[Entries taken from a collection]
□ □ □ □ □ □ □
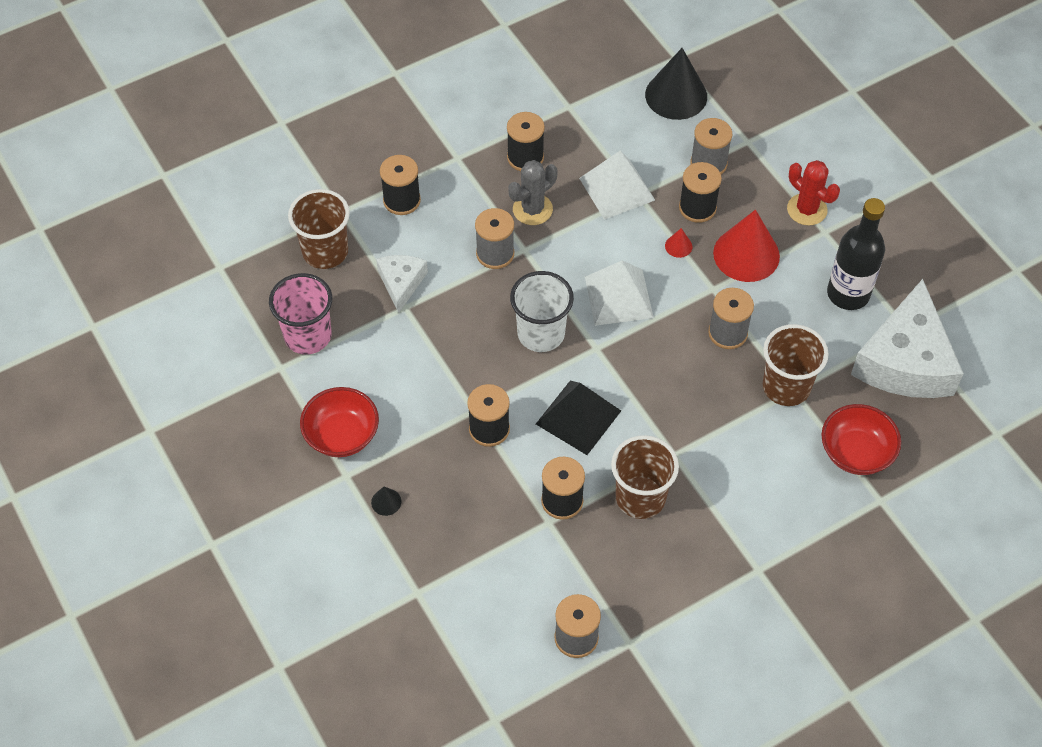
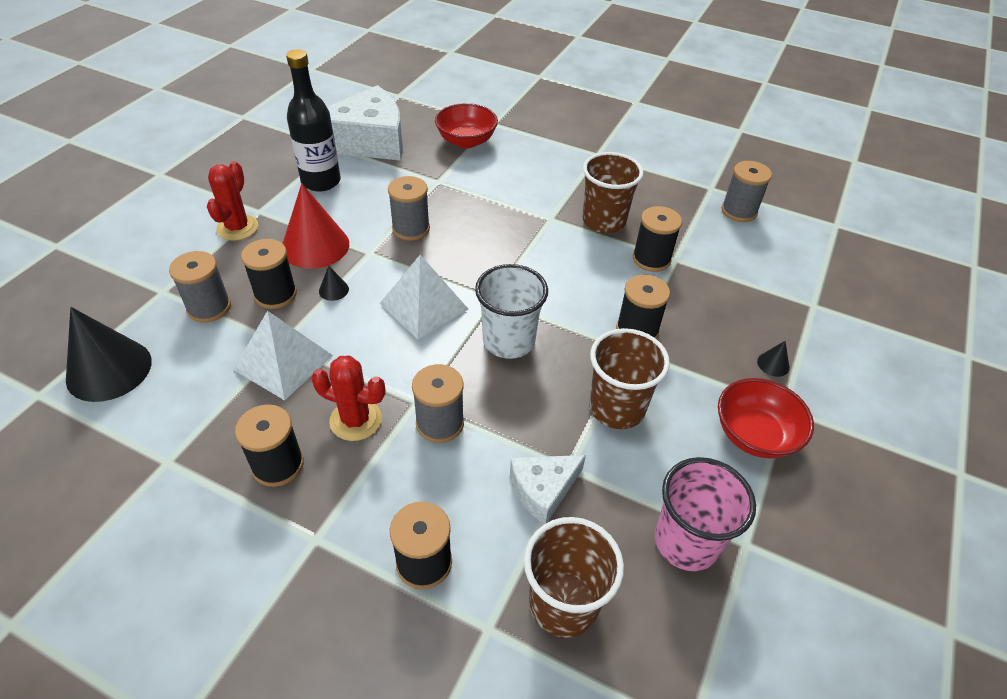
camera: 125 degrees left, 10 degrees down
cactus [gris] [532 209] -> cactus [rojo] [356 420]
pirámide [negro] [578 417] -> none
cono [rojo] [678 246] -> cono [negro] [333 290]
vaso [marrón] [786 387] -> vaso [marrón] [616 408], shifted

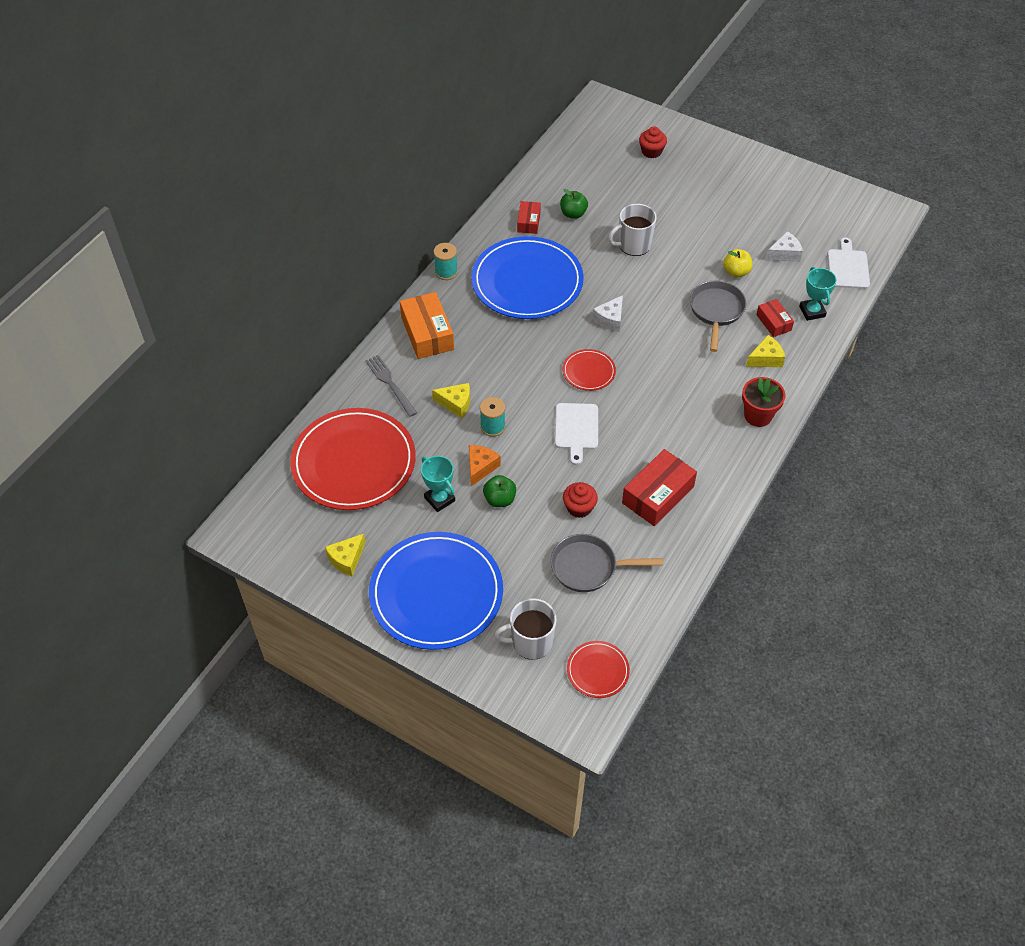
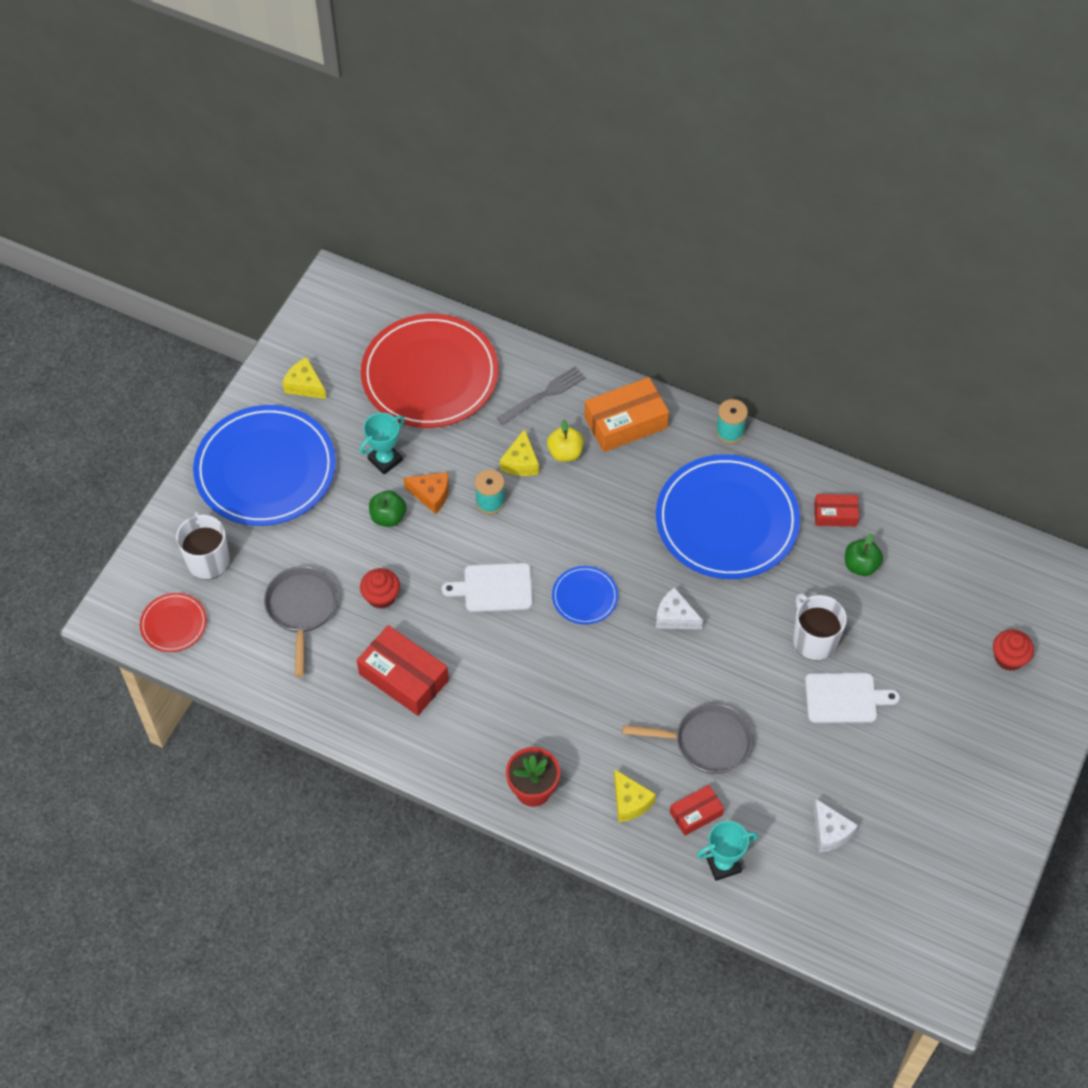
camera: 85 degrees right, 5 degrees up
plato [rojo] [589 371] -> plato [azul] [585 597]
manzana [amarillo] [736 272] -> manzana [amarillo] [565 453], shifted
tabla de cortar [blanco] [848 267] -> tabla de cortar [blanco] [845 698], shifted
□ □ □ □ □ □ □
• Task prompt
Without any of the pictures, repeat the entries above word for word.

• Reply to the task
camera: 125 degrees left, 10 degrees down
cactus [gris] [532 209] -> cactus [rojo] [356 420]
pirámide [negro] [578 417] -> none
cono [rojo] [678 246] -> cono [negro] [333 290]
vaso [marrón] [786 387] -> vaso [marrón] [616 408], shifted

camera: 85 degrees right, 5 degrees up
plato [rojo] [589 371] -> plato [azul] [585 597]
manzana [amarillo] [736 272] -> manzana [amarillo] [565 453], shifted
tabla de cortar [blanco] [848 267] -> tabla de cortar [blanco] [845 698], shifted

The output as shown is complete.